Task item:
The result should be a full, exact repeat of the entries, free of pictures.

Task inputs:
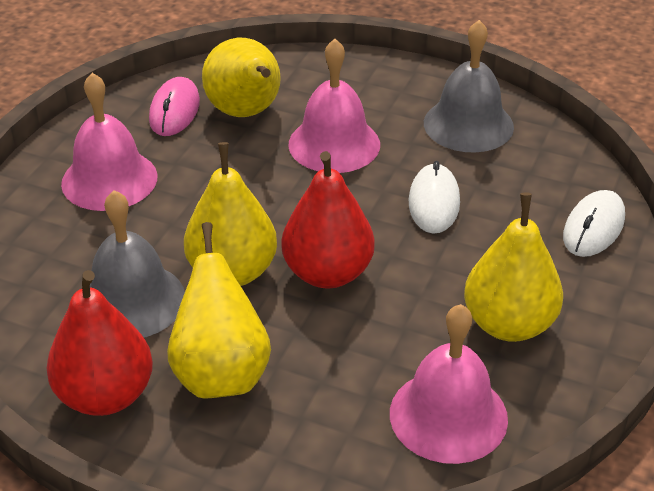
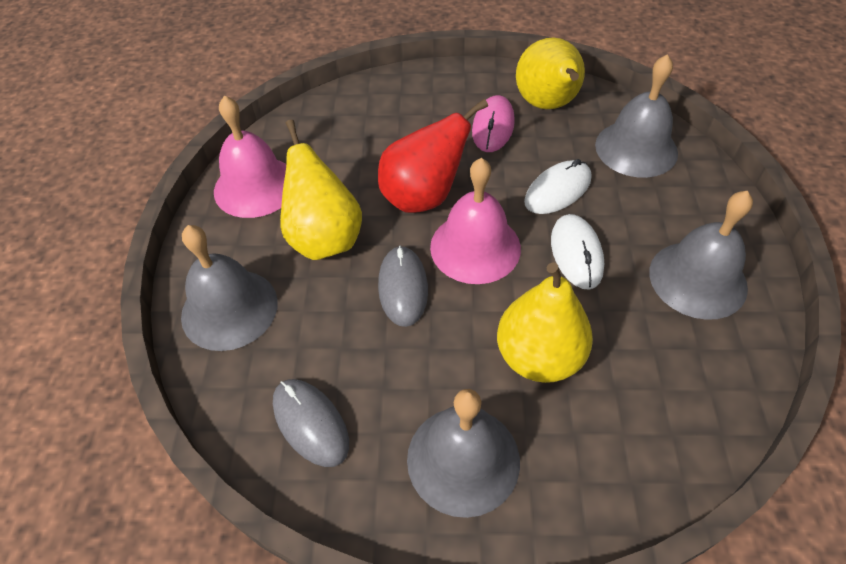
grey bell: 2 -> 4
grey mouse: 0 -> 2
pink bell: 3 -> 2
red pear: 2 -> 1
yellow pear: 4 -> 3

Answer section:
grey bell: 2 -> 4
grey mouse: 0 -> 2
pink bell: 3 -> 2
red pear: 2 -> 1
yellow pear: 4 -> 3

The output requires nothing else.